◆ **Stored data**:
┄┄┄┄┄┄┄┄┄┄

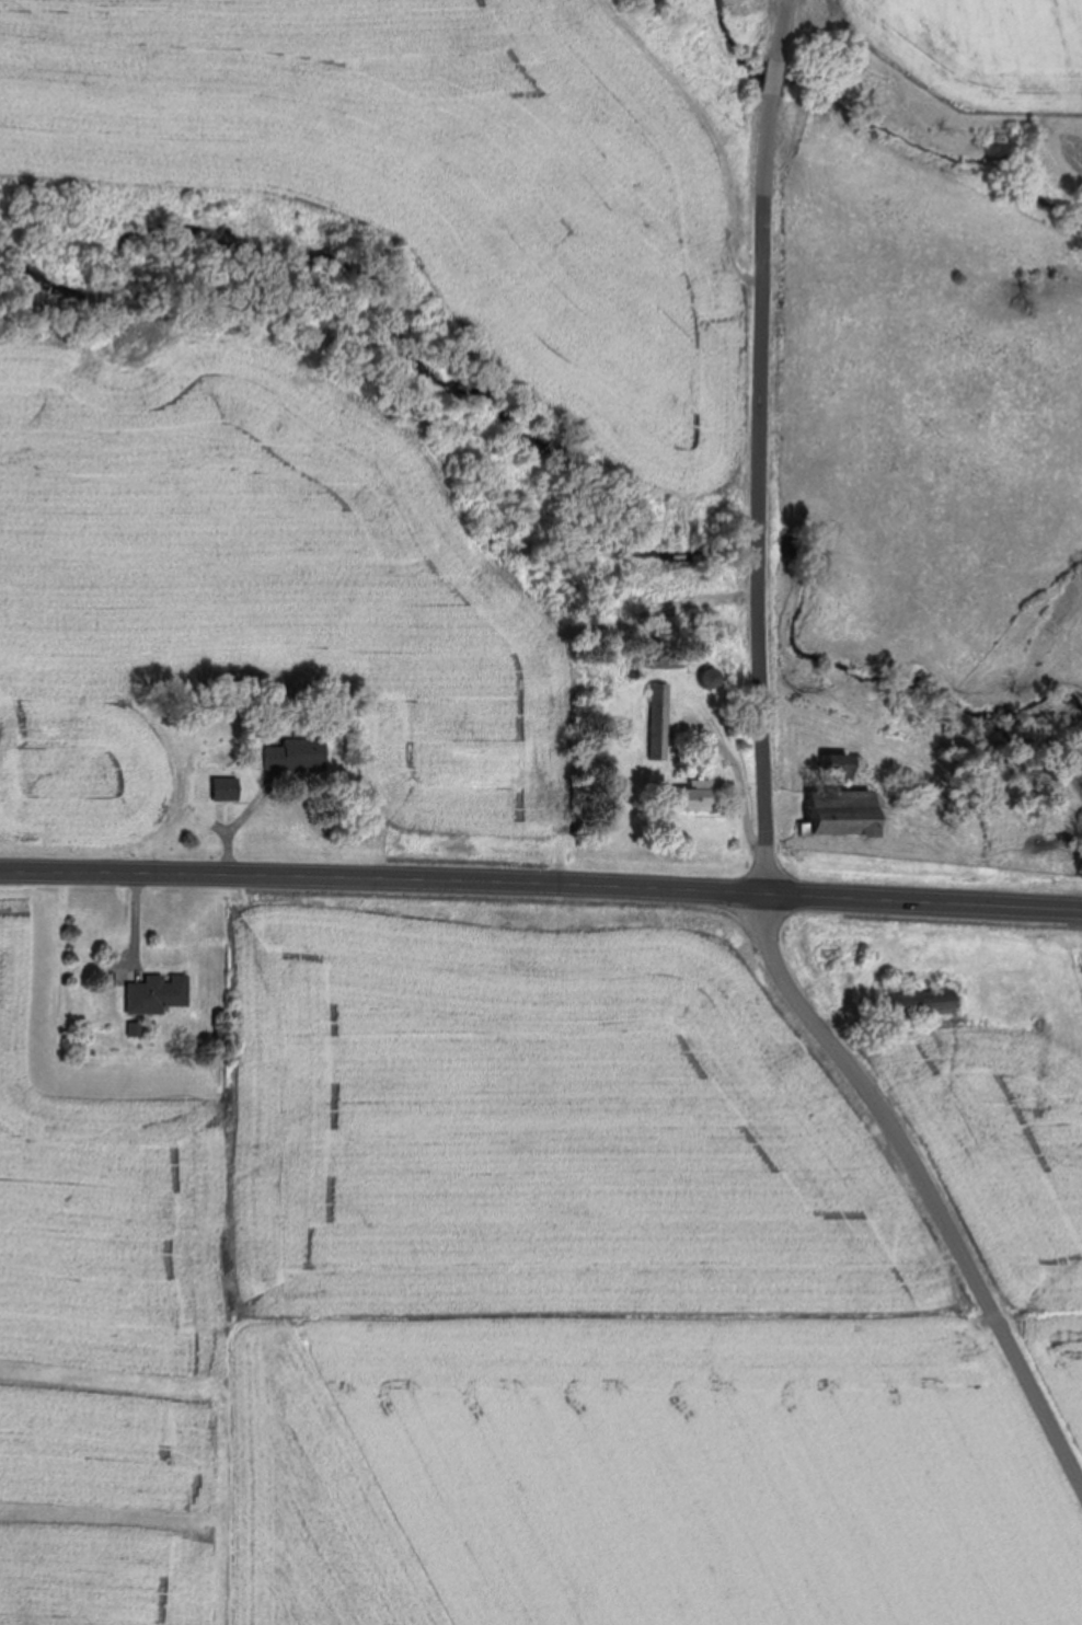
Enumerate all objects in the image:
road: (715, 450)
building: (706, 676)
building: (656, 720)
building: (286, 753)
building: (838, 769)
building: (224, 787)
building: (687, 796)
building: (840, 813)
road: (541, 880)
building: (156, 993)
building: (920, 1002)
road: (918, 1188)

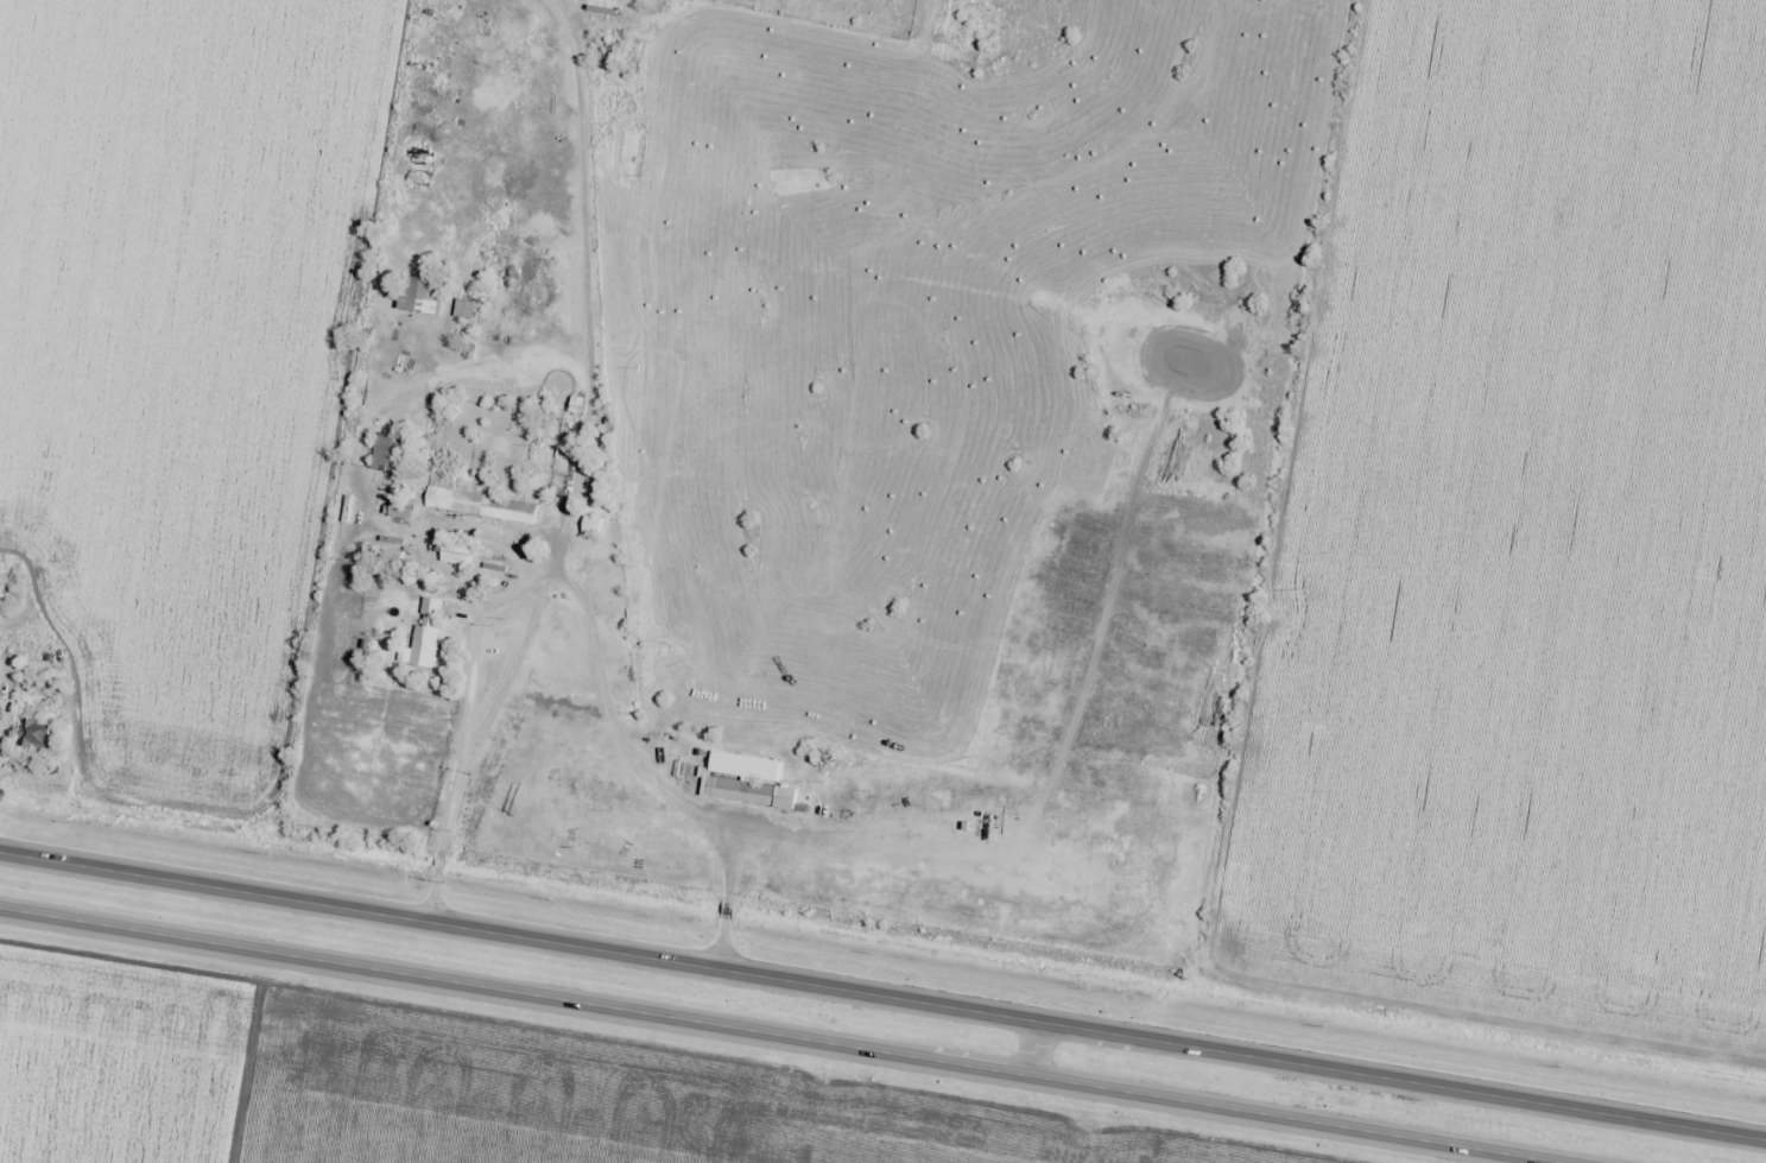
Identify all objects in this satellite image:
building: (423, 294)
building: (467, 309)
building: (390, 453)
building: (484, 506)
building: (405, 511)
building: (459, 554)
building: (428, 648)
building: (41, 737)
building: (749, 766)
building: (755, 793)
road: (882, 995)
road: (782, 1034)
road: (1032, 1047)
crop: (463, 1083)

┄┄┄┄┄┄┄┄┄┄

◆ **Written task**:
Retype all the entries word for word; the pictures stay out.

◆ **Completed task**:
Enumerate all objects in the image:
road: (715, 450)
building: (706, 676)
building: (656, 720)
building: (286, 753)
building: (838, 769)
building: (224, 787)
building: (687, 796)
building: (840, 813)
road: (541, 880)
building: (156, 993)
building: (920, 1002)
road: (918, 1188)

Identify all objects in this satellite image:
building: (423, 294)
building: (467, 309)
building: (390, 453)
building: (484, 506)
building: (405, 511)
building: (459, 554)
building: (428, 648)
building: (41, 737)
building: (749, 766)
building: (755, 793)
road: (882, 995)
road: (782, 1034)
road: (1032, 1047)
crop: (463, 1083)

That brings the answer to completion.